## Task directions
The lines to return are those below that contain the word "down".

[Stored entries]

»»

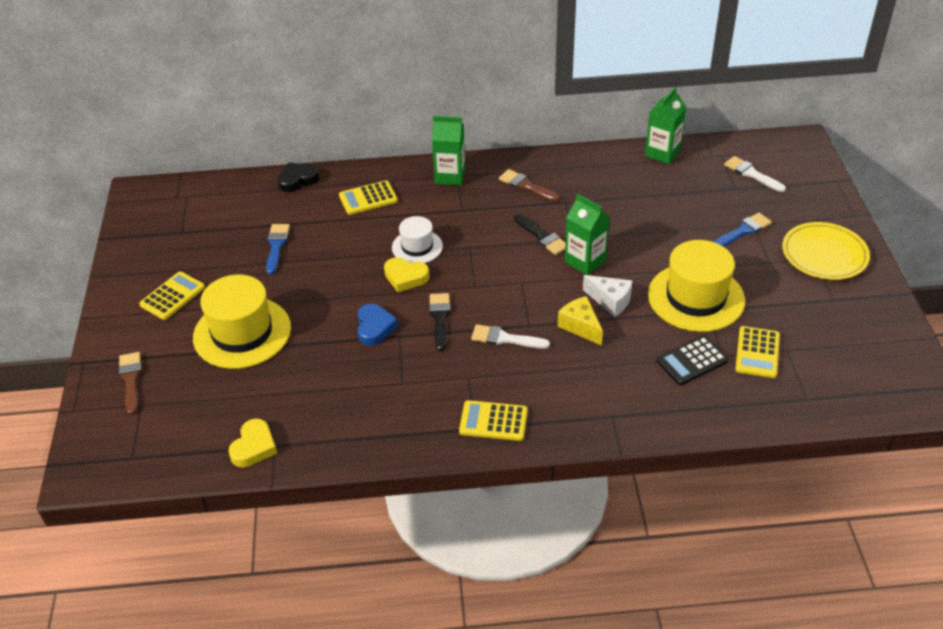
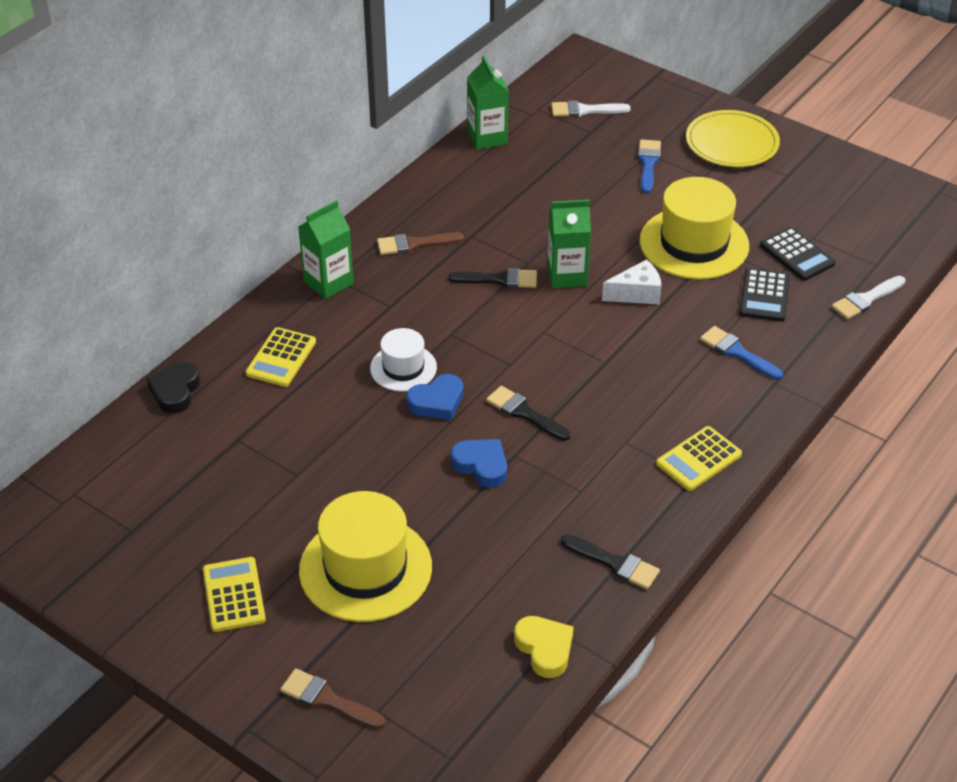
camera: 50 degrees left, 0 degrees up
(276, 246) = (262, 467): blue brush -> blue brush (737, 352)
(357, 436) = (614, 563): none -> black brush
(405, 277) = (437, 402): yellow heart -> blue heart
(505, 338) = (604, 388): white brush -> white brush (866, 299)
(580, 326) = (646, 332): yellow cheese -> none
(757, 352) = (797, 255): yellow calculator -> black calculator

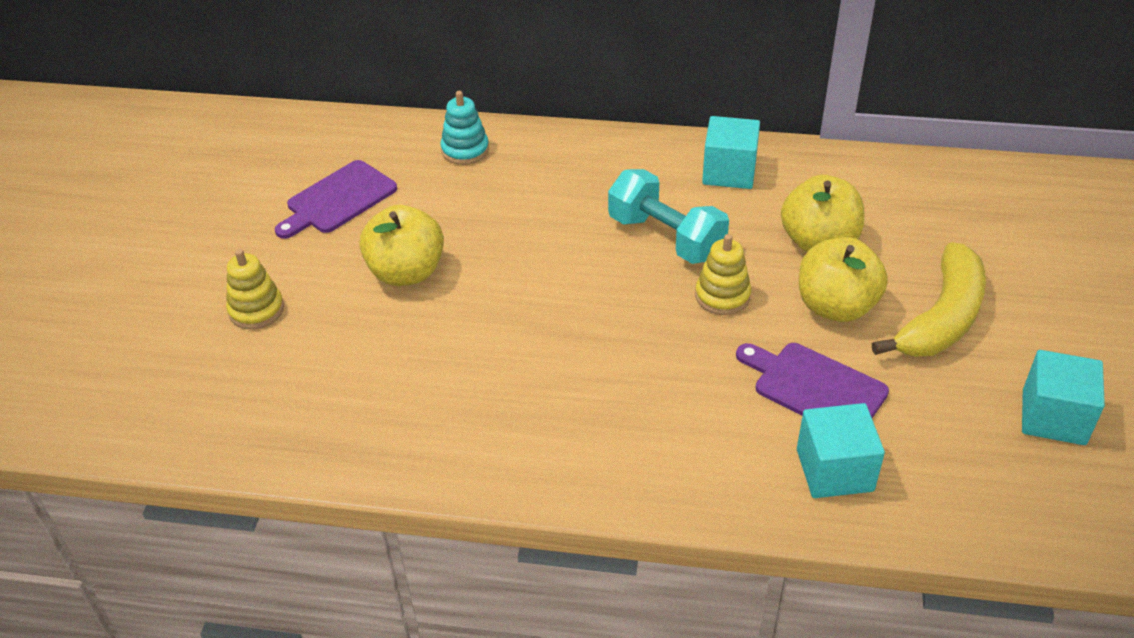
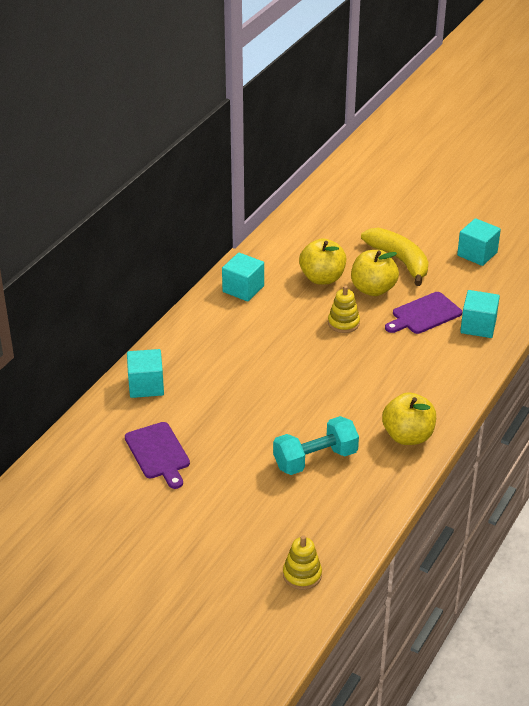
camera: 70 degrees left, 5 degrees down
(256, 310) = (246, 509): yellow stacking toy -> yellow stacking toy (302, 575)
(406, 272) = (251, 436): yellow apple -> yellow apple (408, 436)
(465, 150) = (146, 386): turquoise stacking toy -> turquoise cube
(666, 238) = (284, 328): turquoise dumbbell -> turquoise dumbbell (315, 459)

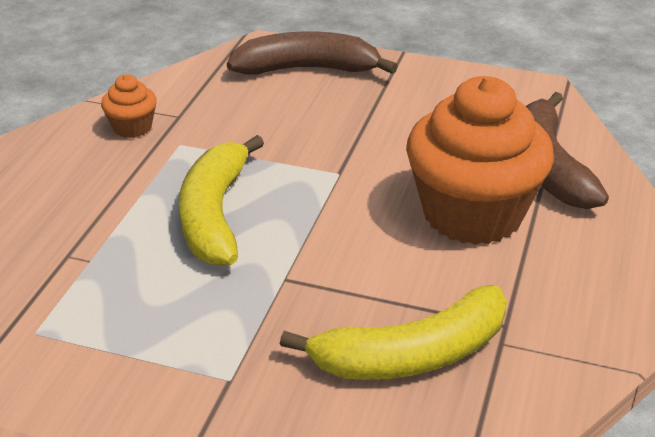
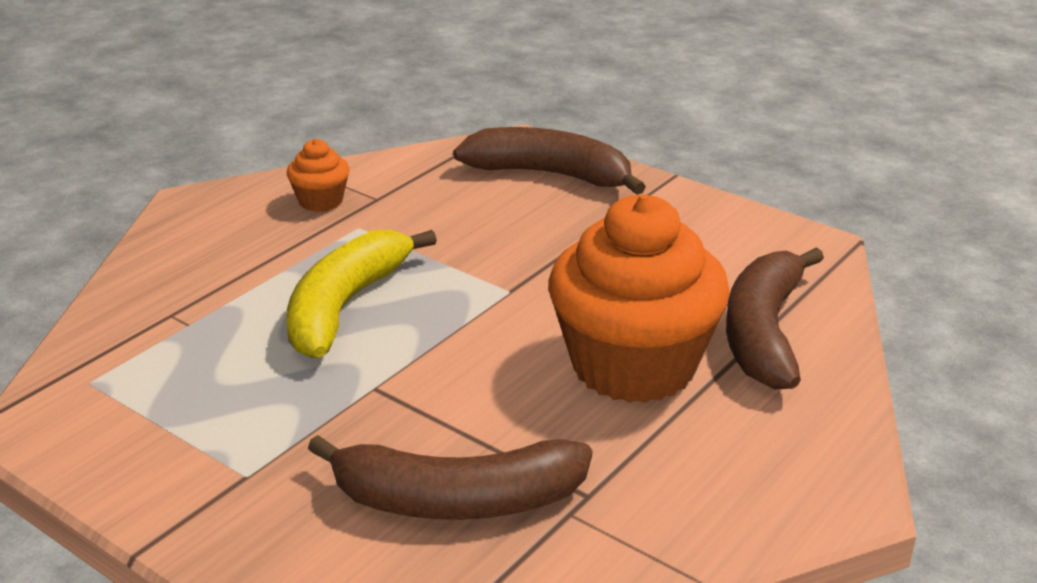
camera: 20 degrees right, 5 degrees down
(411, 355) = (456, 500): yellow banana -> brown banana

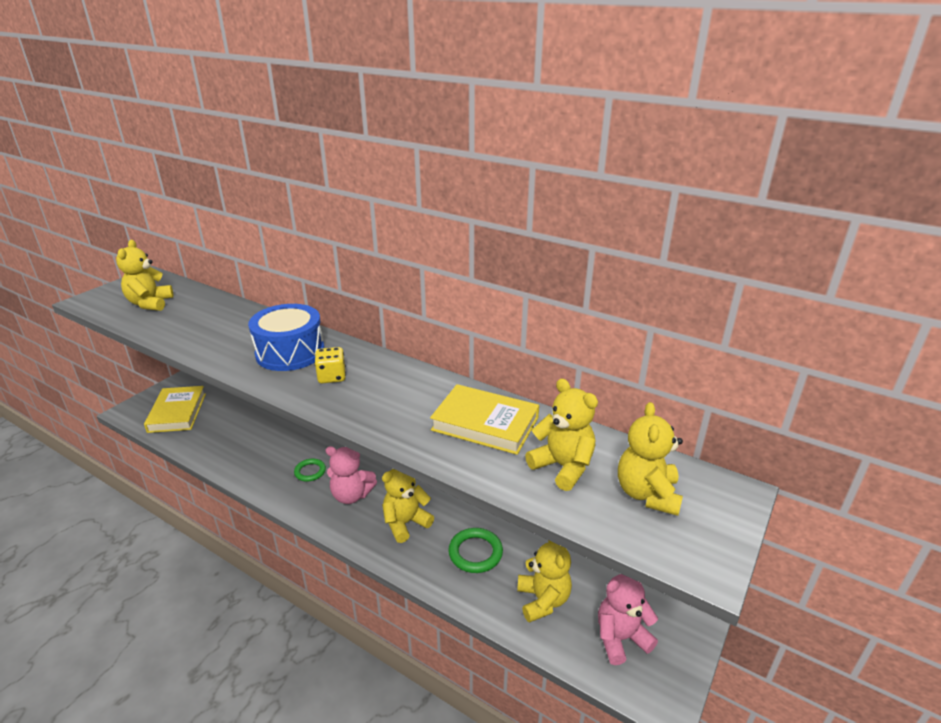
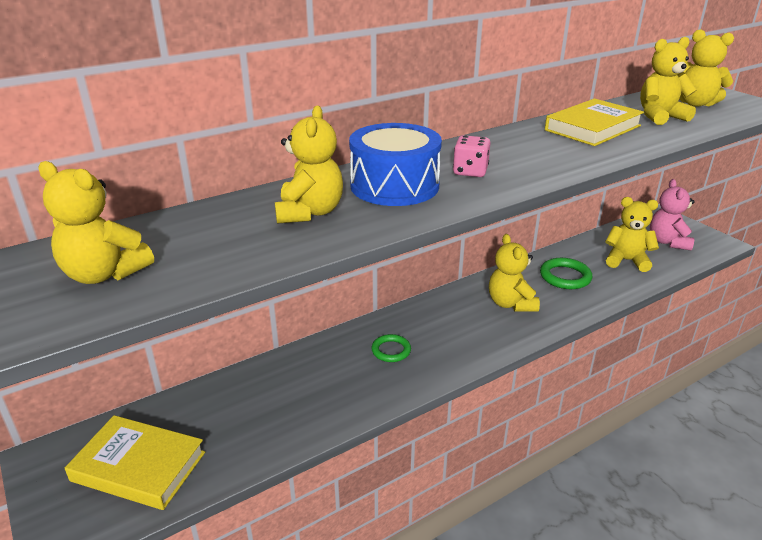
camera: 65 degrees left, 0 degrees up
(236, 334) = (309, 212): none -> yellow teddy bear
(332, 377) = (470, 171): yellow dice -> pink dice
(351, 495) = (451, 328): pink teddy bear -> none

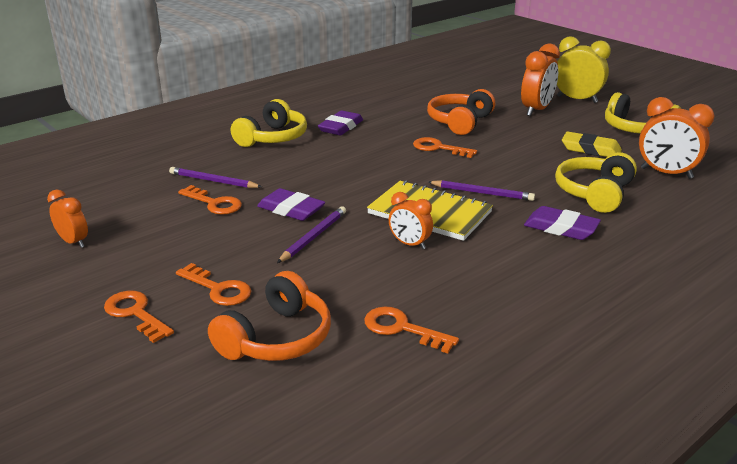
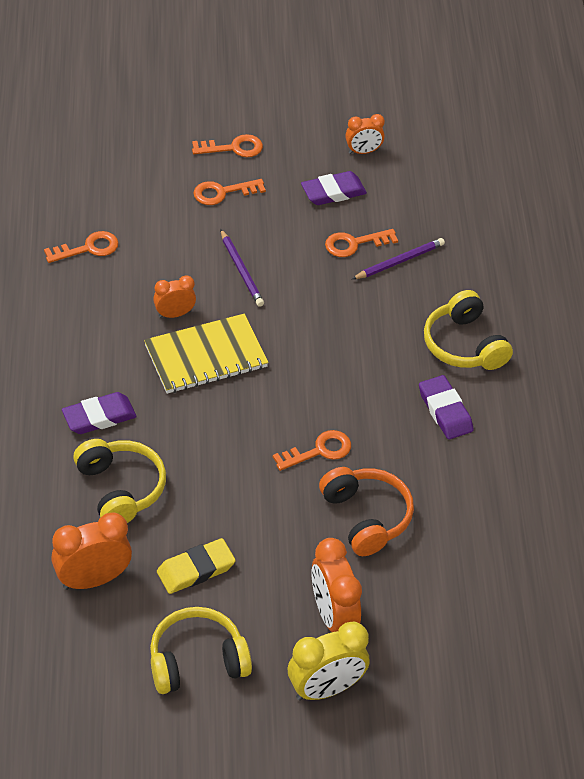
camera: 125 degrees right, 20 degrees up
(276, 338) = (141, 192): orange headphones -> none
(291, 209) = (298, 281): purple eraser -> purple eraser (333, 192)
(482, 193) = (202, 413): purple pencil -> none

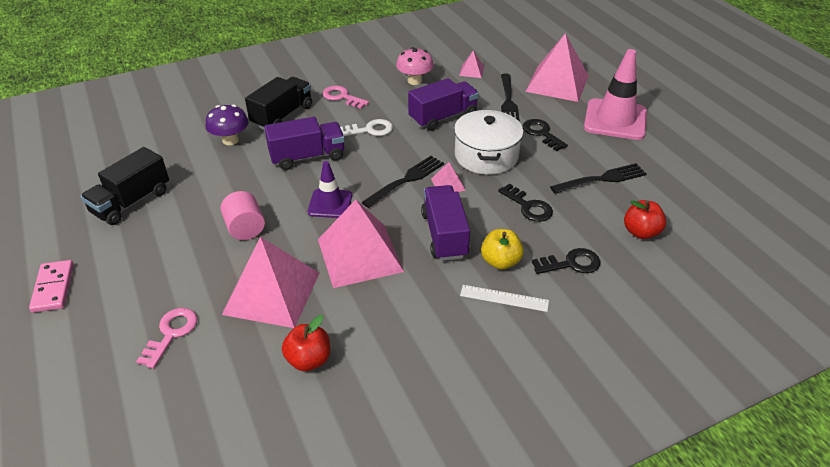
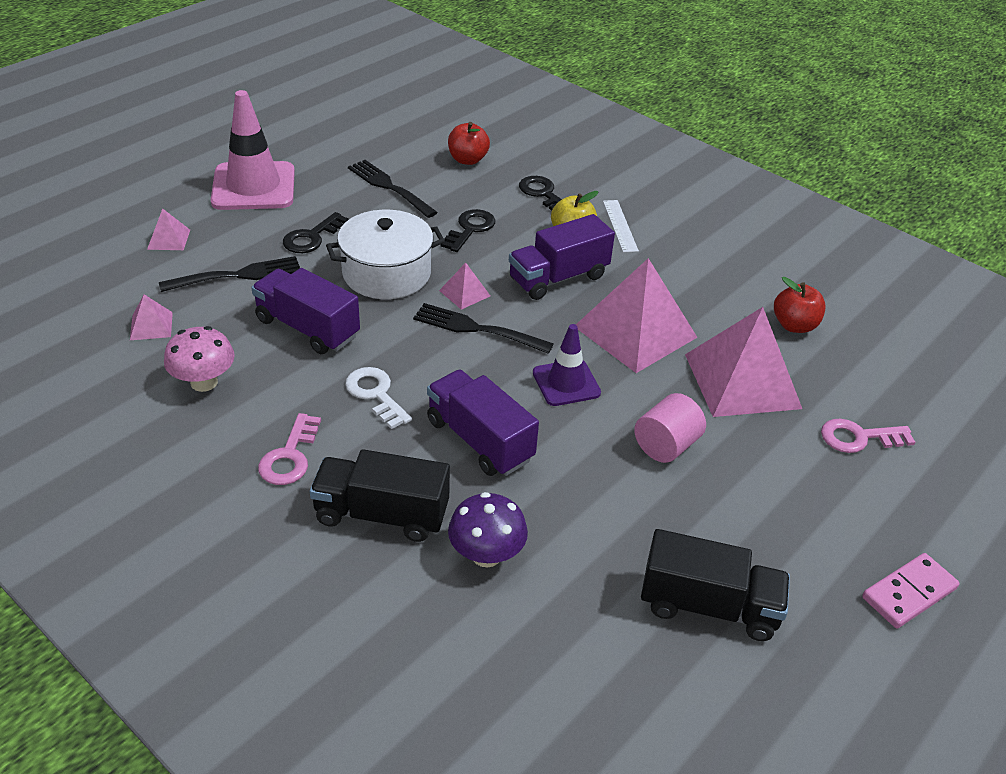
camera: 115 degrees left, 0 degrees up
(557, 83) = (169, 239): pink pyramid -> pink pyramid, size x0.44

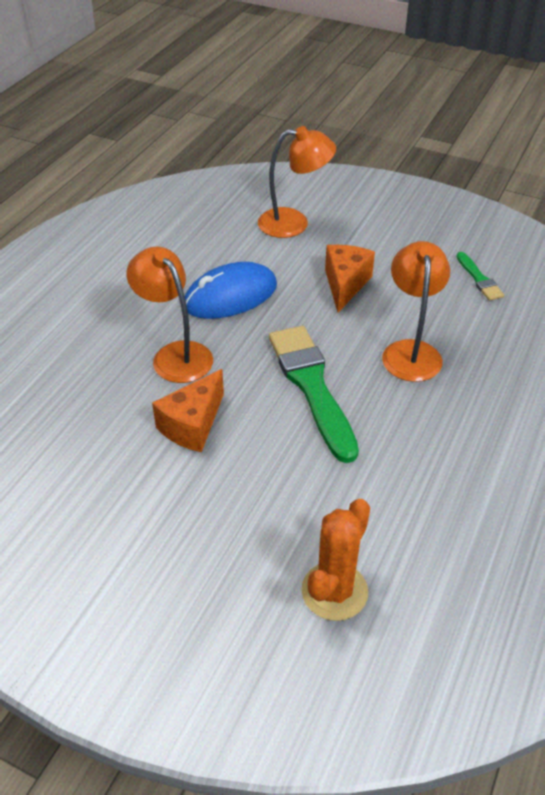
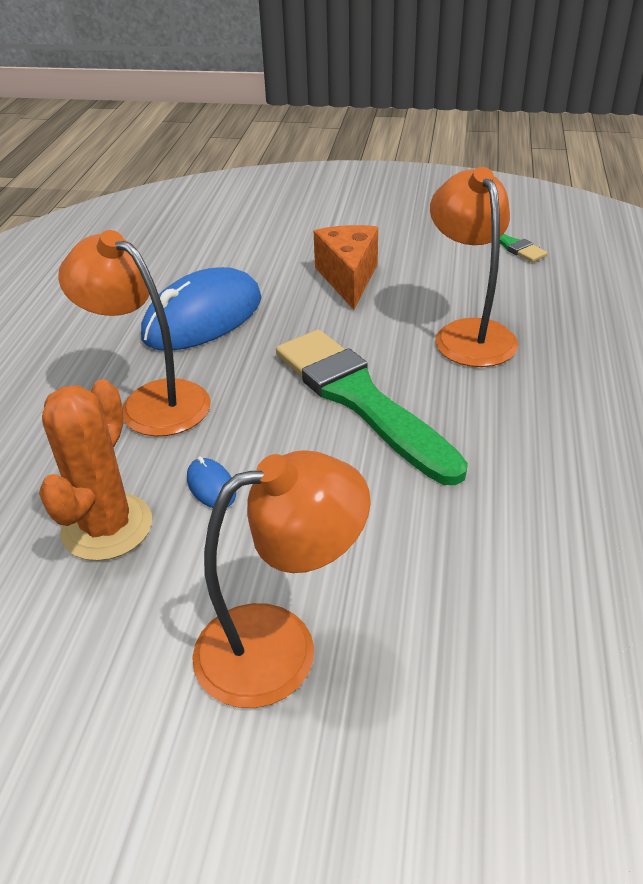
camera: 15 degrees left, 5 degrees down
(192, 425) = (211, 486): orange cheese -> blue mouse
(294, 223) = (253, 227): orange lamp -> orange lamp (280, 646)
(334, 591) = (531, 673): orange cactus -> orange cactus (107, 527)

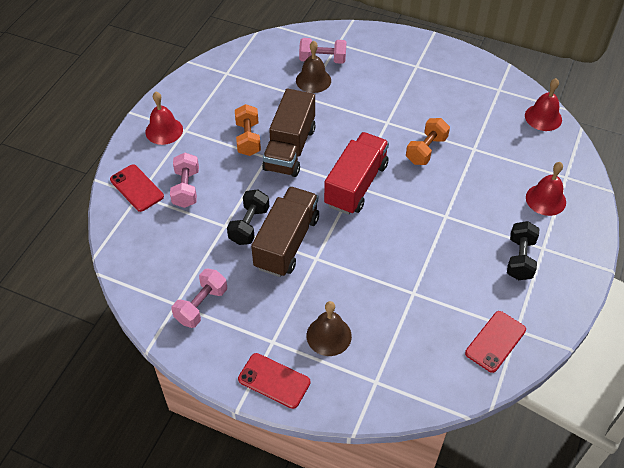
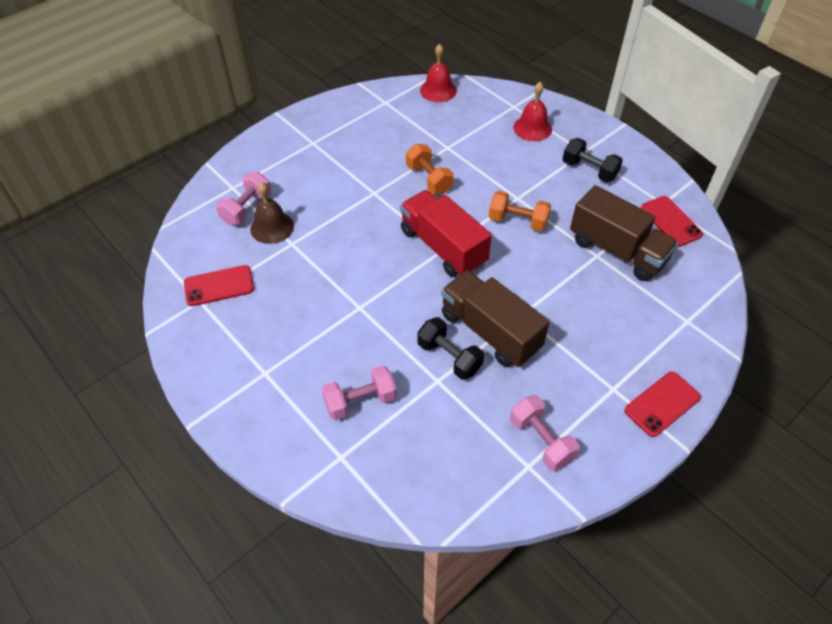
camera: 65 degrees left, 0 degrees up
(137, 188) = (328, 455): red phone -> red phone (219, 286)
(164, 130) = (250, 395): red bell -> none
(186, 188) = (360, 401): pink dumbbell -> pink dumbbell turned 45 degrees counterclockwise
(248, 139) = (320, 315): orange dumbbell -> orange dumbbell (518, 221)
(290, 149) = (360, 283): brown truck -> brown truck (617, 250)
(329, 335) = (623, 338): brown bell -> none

««

## Written solution
camera: 70 degrees left, 5 degrees down
camera: 20 degrees right, 5 degrees down
camera: 15 degrees left, 5 degrees down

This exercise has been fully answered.